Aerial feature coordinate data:
==================================================

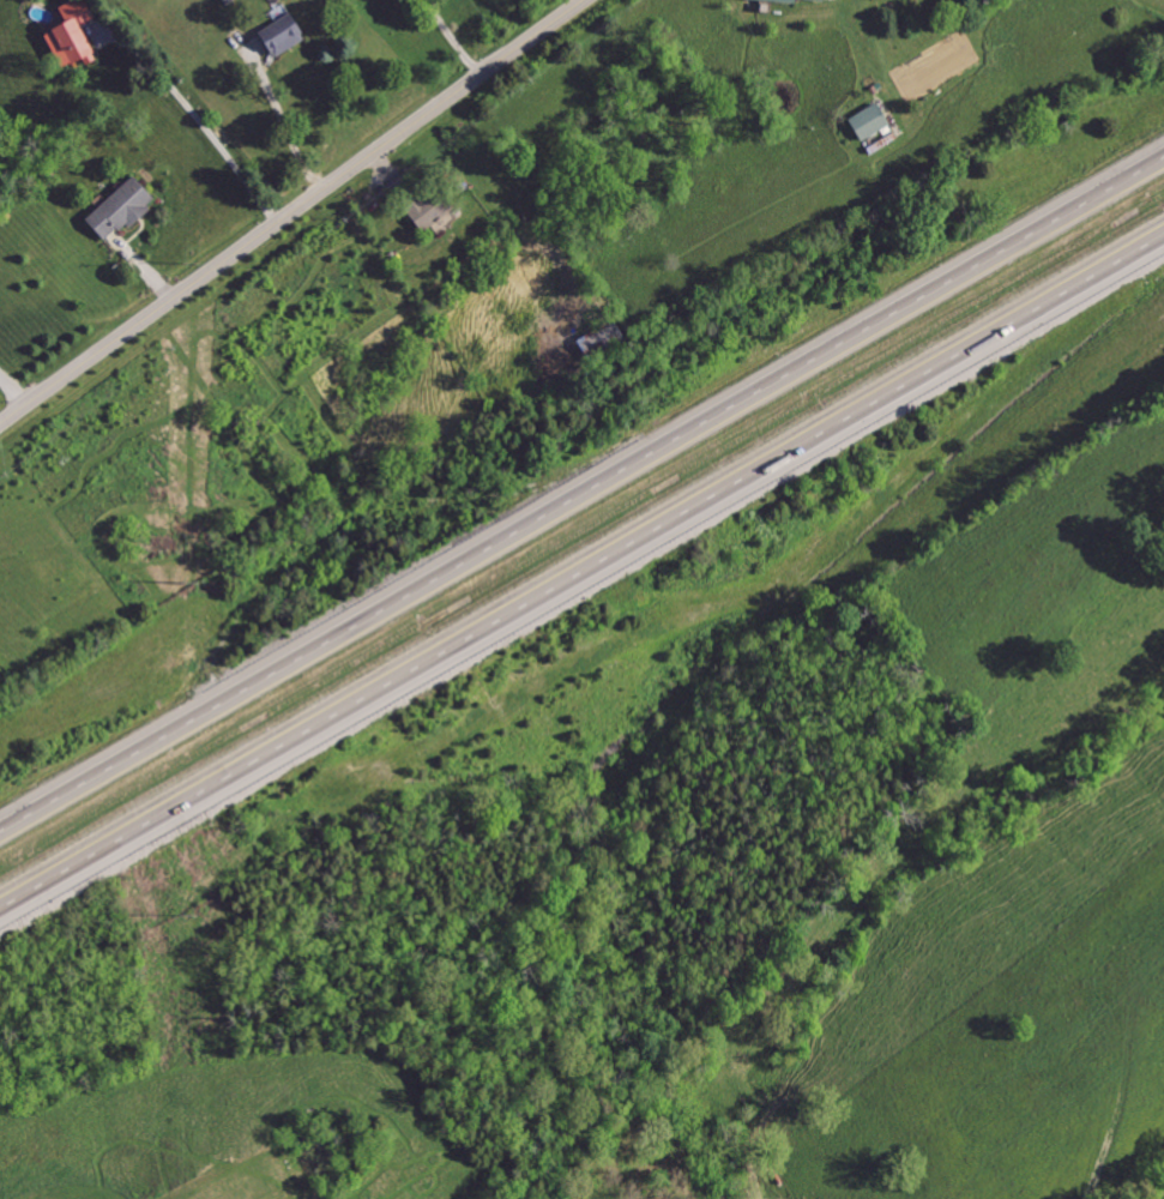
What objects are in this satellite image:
building: (812, 0)
building: (80, 35)
building: (280, 36)
road: (455, 39)
road: (198, 110)
building: (866, 122)
road: (285, 127)
building: (126, 209)
building: (427, 212)
road: (294, 214)
road: (13, 391)
road: (582, 499)
road: (582, 583)

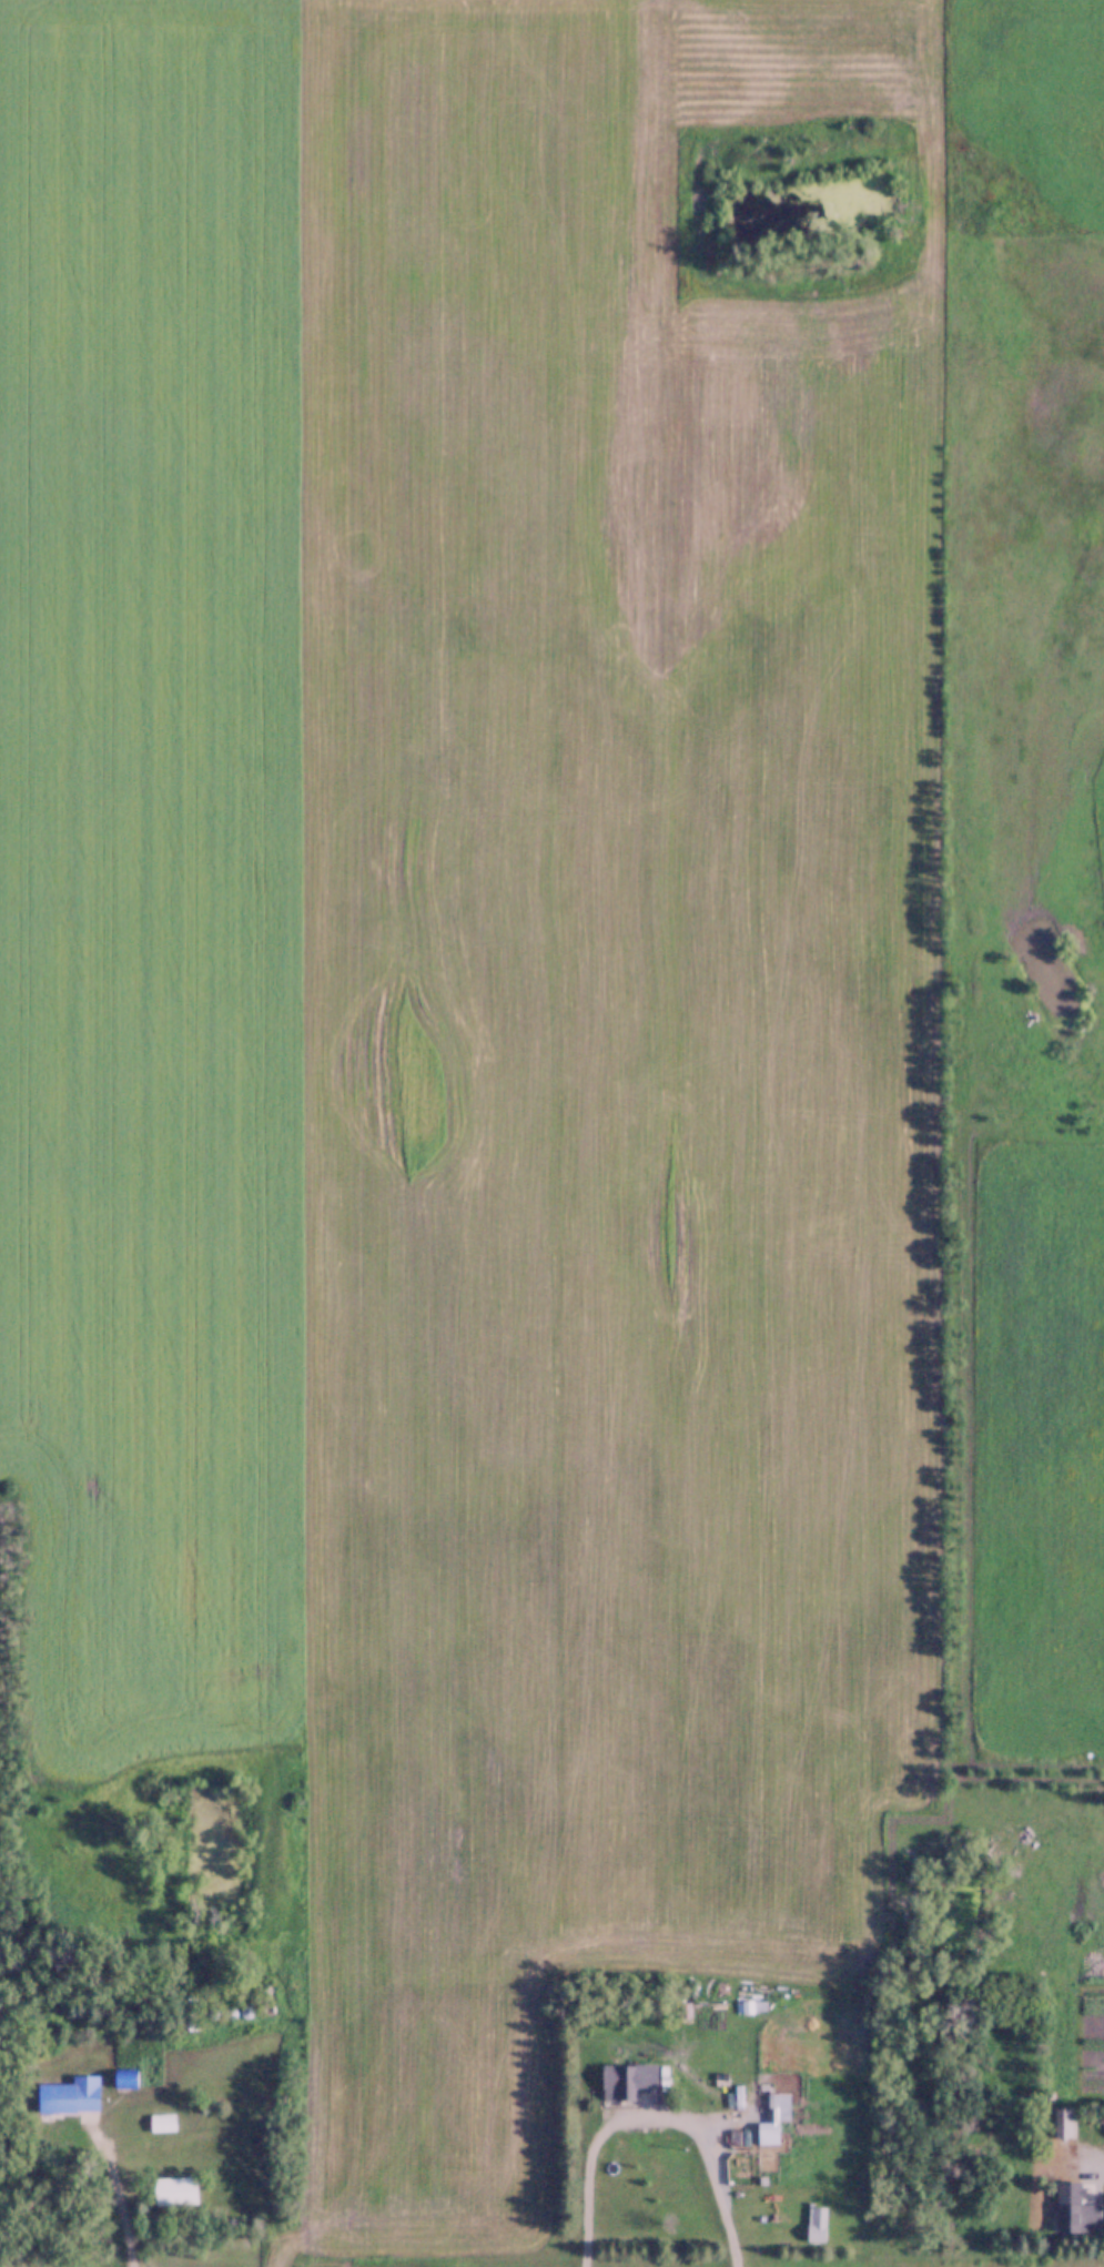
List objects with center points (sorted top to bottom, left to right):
building: (631, 2076)
building: (126, 2078)
building: (72, 2098)
building: (778, 2109)
building: (1063, 2120)
building: (173, 2188)
building: (1074, 2210)
building: (819, 2219)

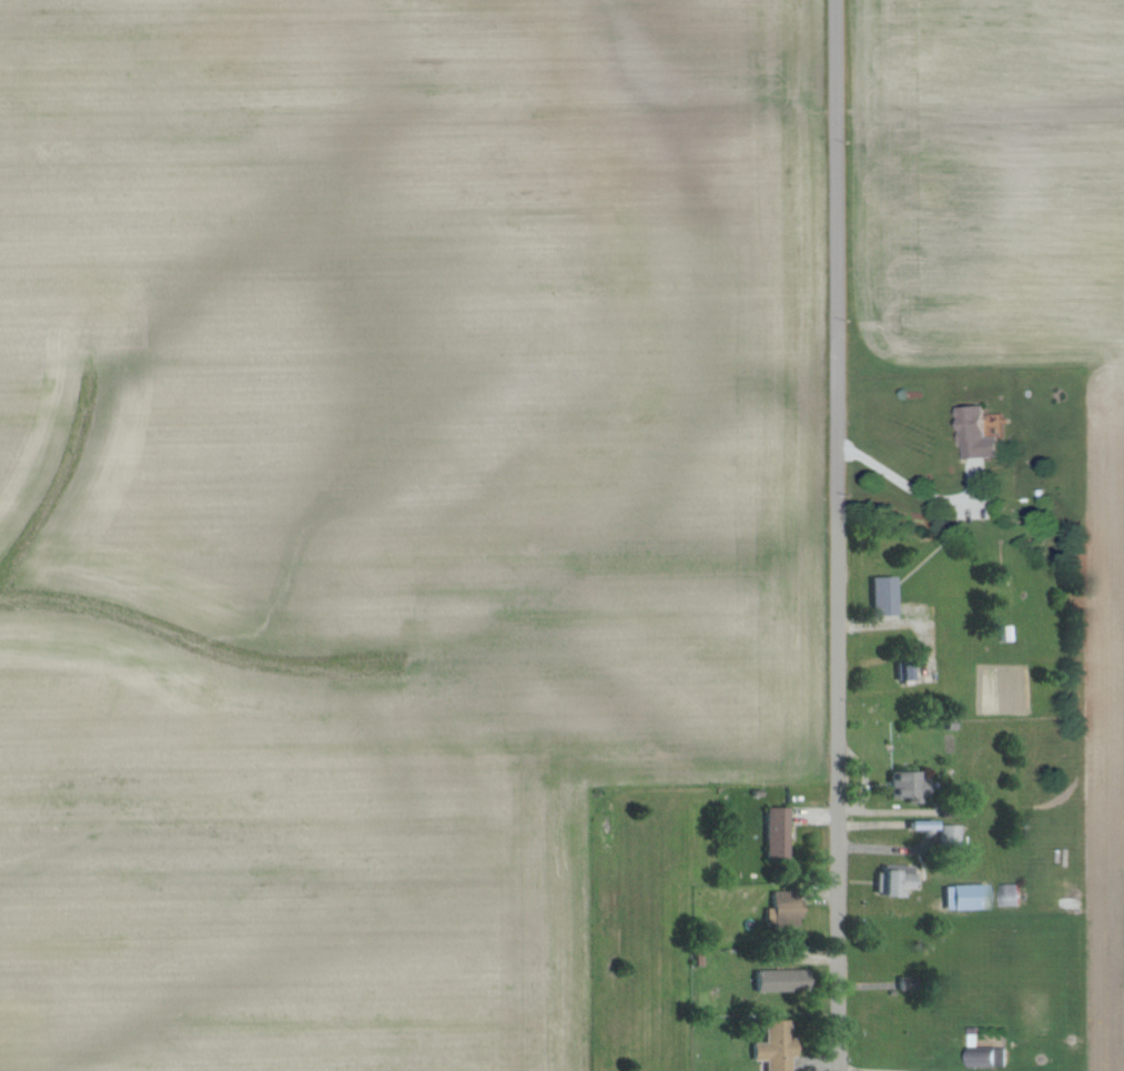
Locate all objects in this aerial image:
building: (981, 432)
road: (902, 480)
road: (836, 535)
building: (885, 594)
road: (897, 618)
building: (910, 784)
building: (779, 832)
building: (894, 882)
building: (1013, 894)
building: (967, 896)
building: (786, 906)
building: (782, 979)
building: (778, 1046)
building: (985, 1056)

==================================================

WHAT THIS TASK INVOLVES:
Could you please repeat the entries above exactly, with every picture left out?

TASK OUTPUT:
What objects are in this satellite image:
building: (812, 0)
building: (80, 35)
building: (280, 36)
road: (455, 39)
road: (198, 110)
building: (866, 122)
road: (285, 127)
building: (126, 209)
building: (427, 212)
road: (294, 214)
road: (13, 391)
road: (582, 499)
road: (582, 583)

List objects with center points (sorted top to bottom, left to right):
building: (631, 2076)
building: (126, 2078)
building: (72, 2098)
building: (778, 2109)
building: (1063, 2120)
building: (173, 2188)
building: (1074, 2210)
building: (819, 2219)

Locate all objects in this aerial image:
building: (981, 432)
road: (902, 480)
road: (836, 535)
building: (885, 594)
road: (897, 618)
building: (910, 784)
building: (779, 832)
building: (894, 882)
building: (1013, 894)
building: (967, 896)
building: (786, 906)
building: (782, 979)
building: (778, 1046)
building: (985, 1056)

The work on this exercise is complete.